#### TASK DETAILS:
Your reply should consist only of the lines from the one with "R2: 680 (AC1, VBUS) -> 680 (VBUS, VREF)" through the end of the entries, transcribed exactly. Pictures stay out.

#### DATASET EXTRACT:
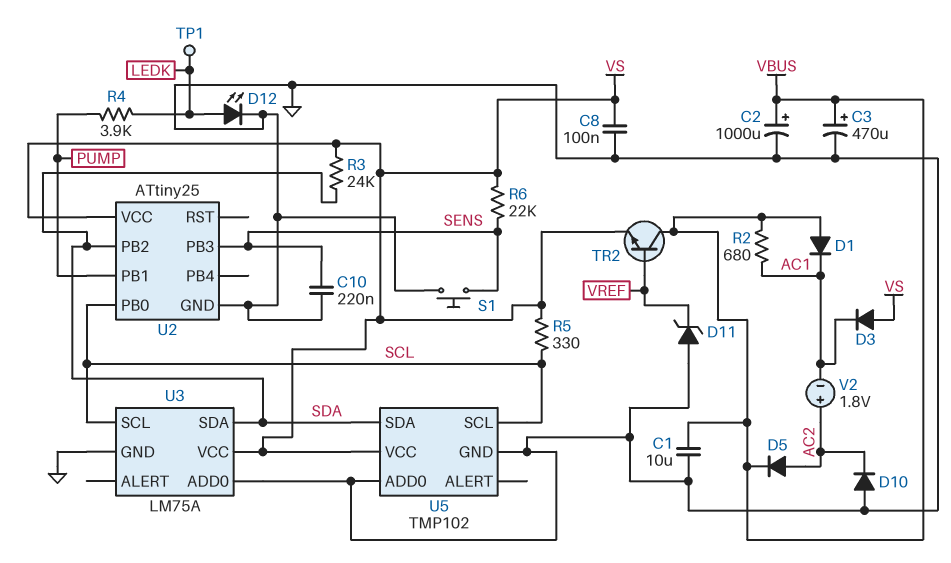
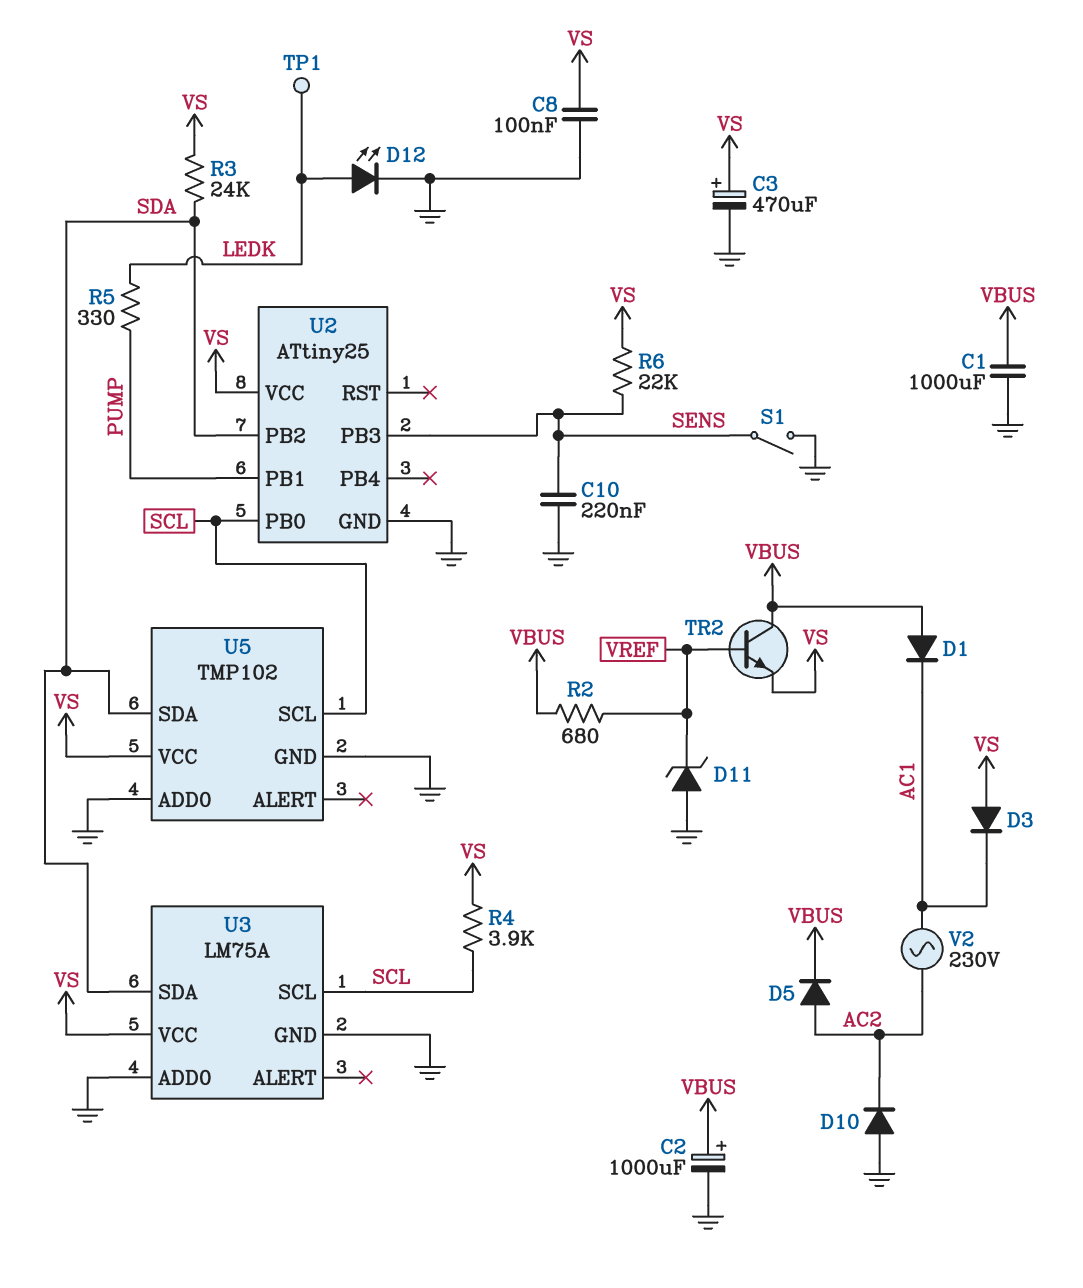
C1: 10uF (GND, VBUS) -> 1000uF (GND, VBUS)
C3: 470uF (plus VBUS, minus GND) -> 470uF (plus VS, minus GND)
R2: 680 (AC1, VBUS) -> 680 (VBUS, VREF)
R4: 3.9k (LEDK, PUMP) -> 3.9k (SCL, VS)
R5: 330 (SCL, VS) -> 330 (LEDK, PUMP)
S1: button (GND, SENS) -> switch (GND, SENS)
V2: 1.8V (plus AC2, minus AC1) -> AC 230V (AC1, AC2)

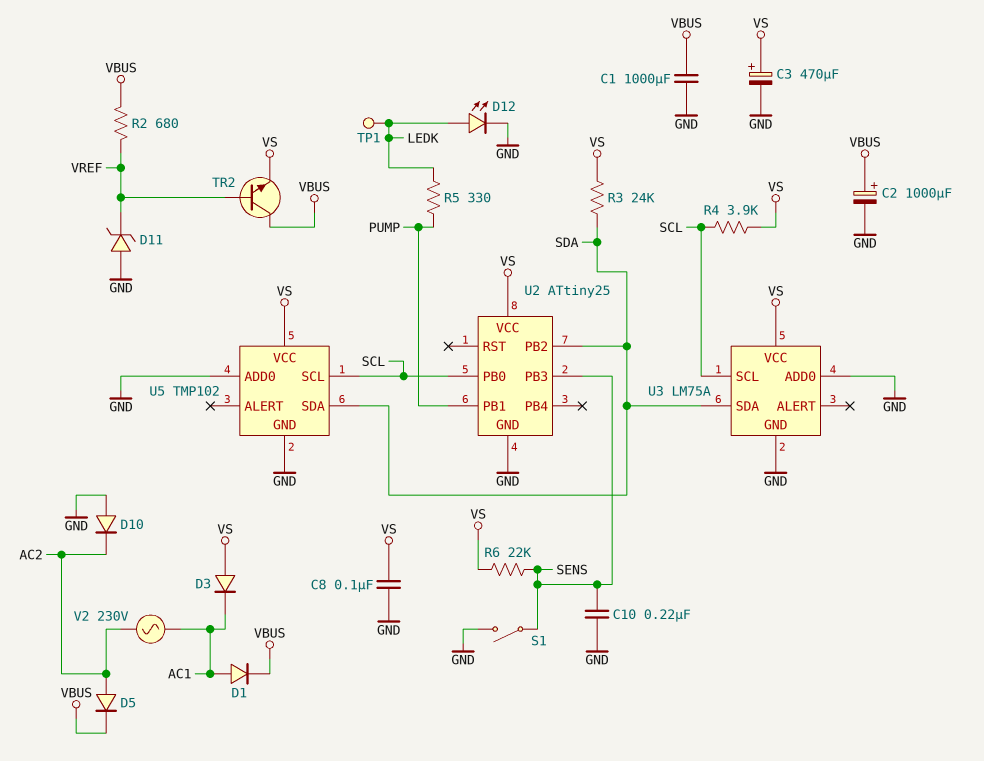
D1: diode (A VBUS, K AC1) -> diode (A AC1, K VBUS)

#### SOLUTION TO THE EXERCISE:
R2: 680 (AC1, VBUS) -> 680 (VBUS, VREF)
R4: 3.9k (LEDK, PUMP) -> 3.9k (SCL, VS)
R5: 330 (SCL, VS) -> 330 (LEDK, PUMP)
S1: button (GND, SENS) -> switch (GND, SENS)
V2: 1.8V (plus AC2, minus AC1) -> AC 230V (AC1, AC2)

D1: diode (A VBUS, K AC1) -> diode (A AC1, K VBUS)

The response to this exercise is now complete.